**Supplied information**.
◆ ◆ ◆ ◆ ◆ ◆ ◆
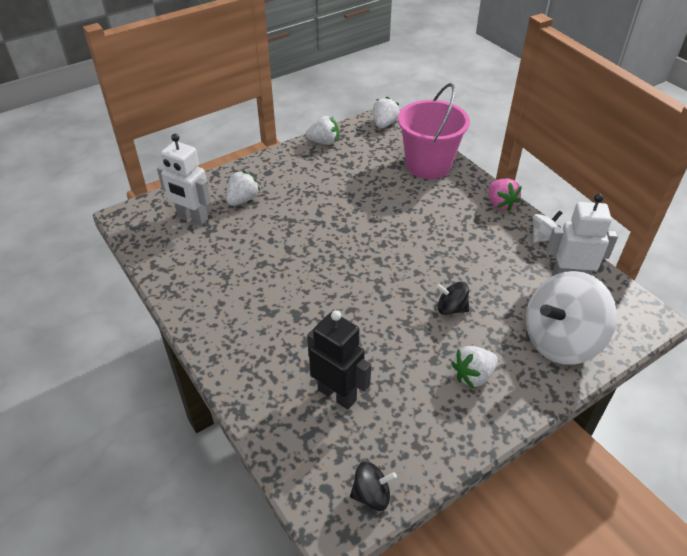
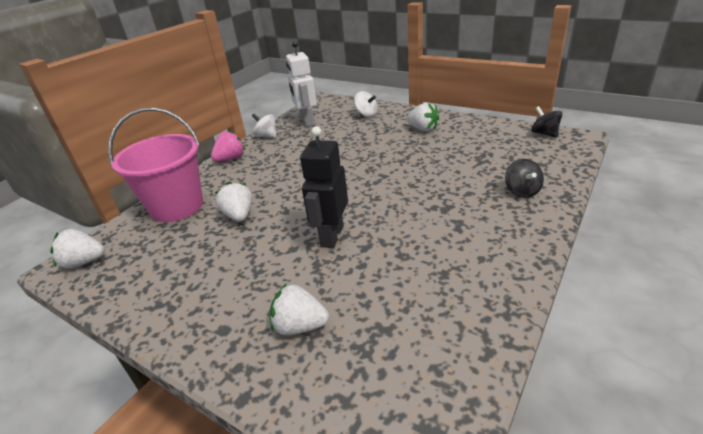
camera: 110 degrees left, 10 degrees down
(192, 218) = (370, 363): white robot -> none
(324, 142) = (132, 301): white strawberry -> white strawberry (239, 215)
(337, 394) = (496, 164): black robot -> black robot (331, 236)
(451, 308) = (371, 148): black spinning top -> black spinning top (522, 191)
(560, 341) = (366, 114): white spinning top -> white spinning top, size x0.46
◆ ◆ ◆ ◆ ◆ ◆ ◆
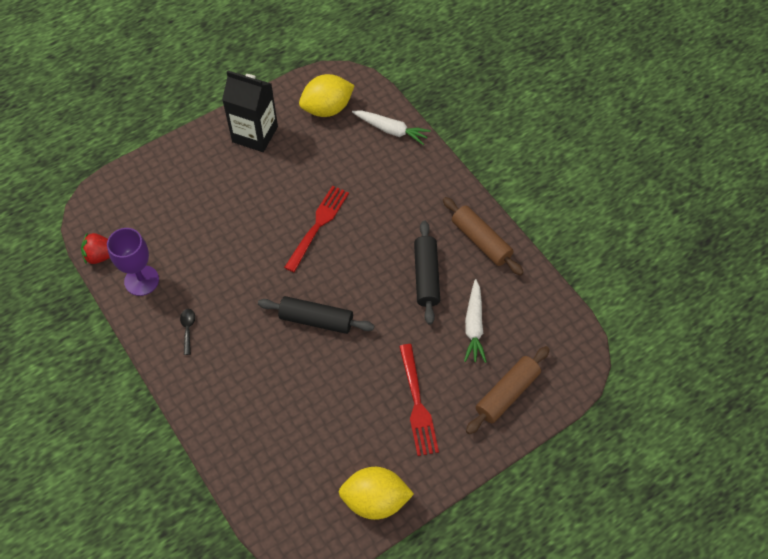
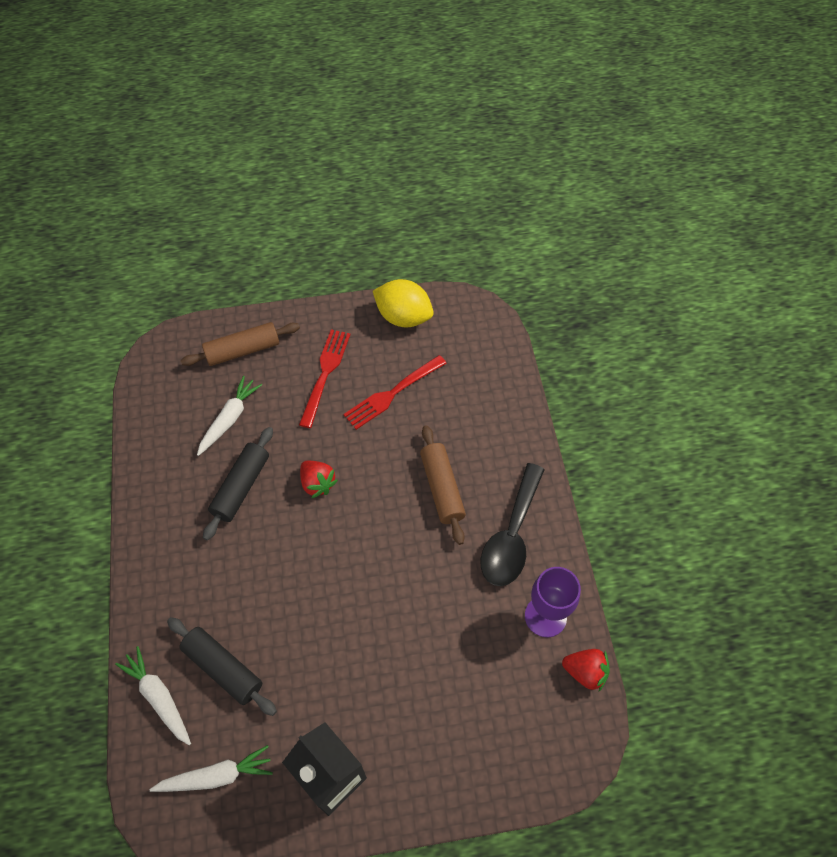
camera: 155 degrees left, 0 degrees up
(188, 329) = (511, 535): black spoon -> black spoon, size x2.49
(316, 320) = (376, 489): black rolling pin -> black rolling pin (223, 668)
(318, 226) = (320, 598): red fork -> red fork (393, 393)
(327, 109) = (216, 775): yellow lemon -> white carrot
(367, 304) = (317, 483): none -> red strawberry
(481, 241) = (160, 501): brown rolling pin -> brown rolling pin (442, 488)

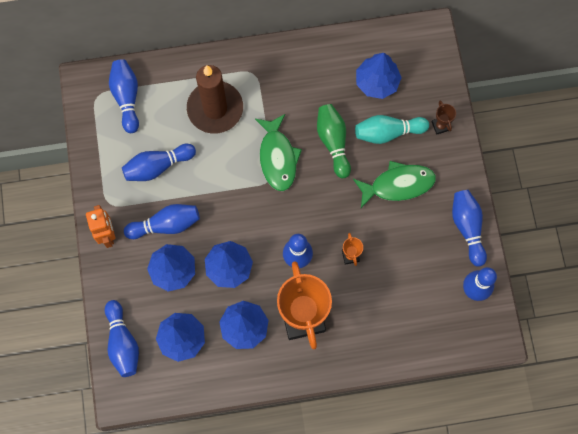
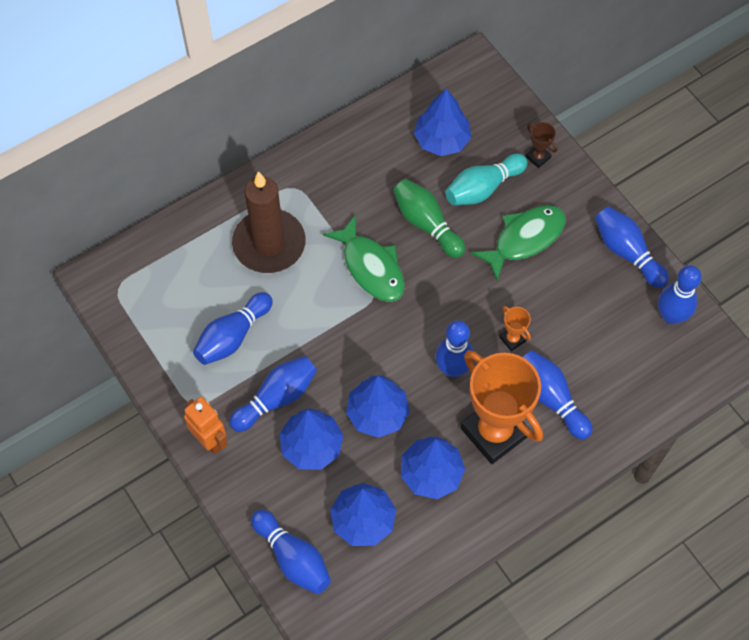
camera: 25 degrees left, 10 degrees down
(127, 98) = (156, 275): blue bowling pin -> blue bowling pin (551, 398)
◆ ◆ ◆ ◆ ◆ ◆ ◆
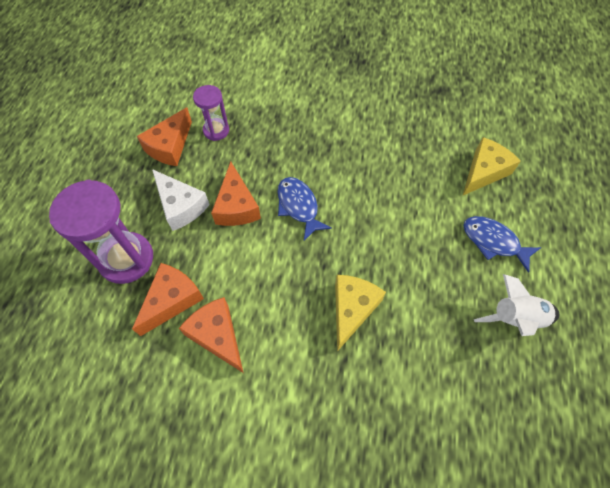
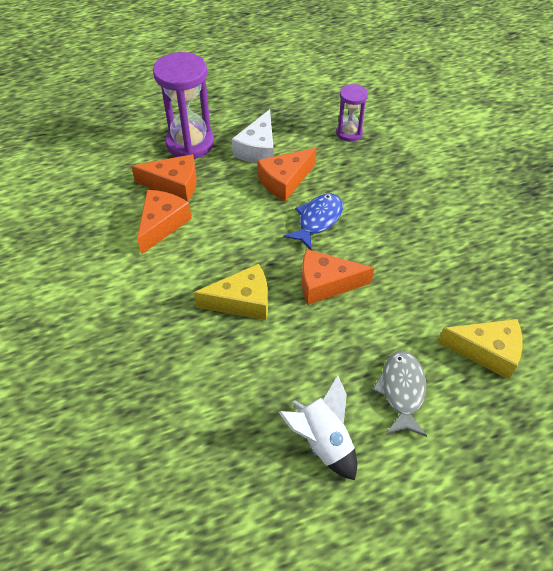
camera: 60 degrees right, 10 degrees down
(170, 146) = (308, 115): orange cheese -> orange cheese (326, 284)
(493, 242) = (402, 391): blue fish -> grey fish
◆ ◆ ◆ ◆ ◆ ◆ ◆
**Try it**.
Would you please give the number of lines in the data above that contain the string "robot"? Reply with that number only.

**Reply to the task**.
2